Without reproducing any picture, copy the records word for word.

[Records from a collection]

---------------

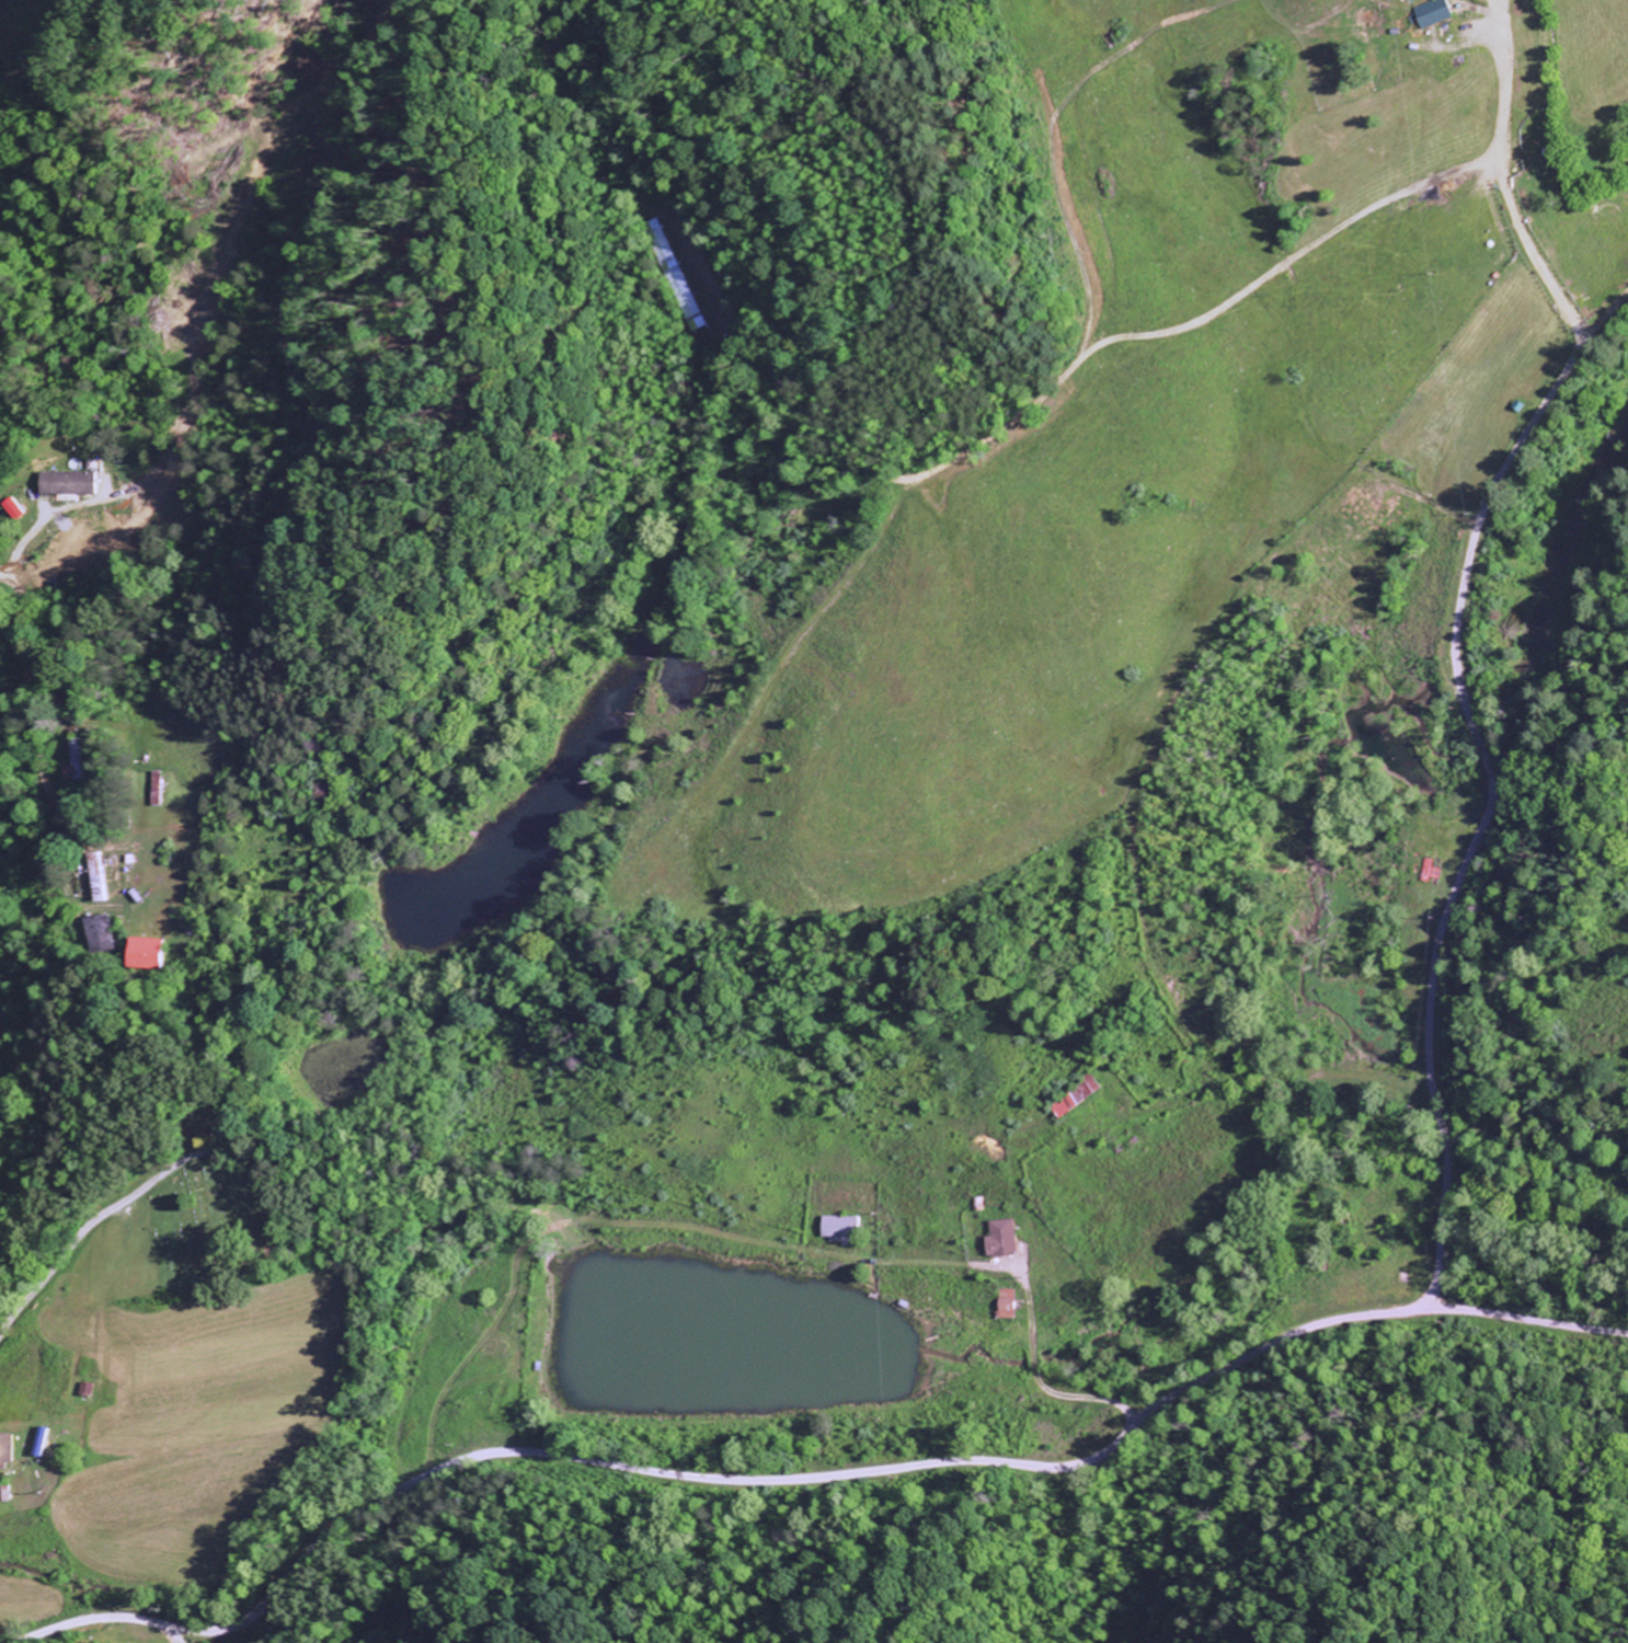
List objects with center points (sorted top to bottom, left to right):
building: (1431, 12)
building: (72, 483)
building: (17, 509)
building: (96, 888)
building: (98, 933)
building: (148, 952)
park: (218, 1204)
building: (838, 1226)
road: (91, 1227)
building: (1005, 1238)
building: (1007, 1303)
building: (7, 1451)
road: (567, 1455)
building: (3, 1493)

---------------

### EXERCISE OUTPUT
List objects with center points (sorted top to bottom, left to right):
building: (1431, 12)
building: (72, 483)
building: (17, 509)
building: (96, 888)
building: (98, 933)
building: (148, 952)
park: (218, 1204)
building: (838, 1226)
road: (91, 1227)
building: (1005, 1238)
building: (1007, 1303)
building: (7, 1451)
road: (567, 1455)
building: (3, 1493)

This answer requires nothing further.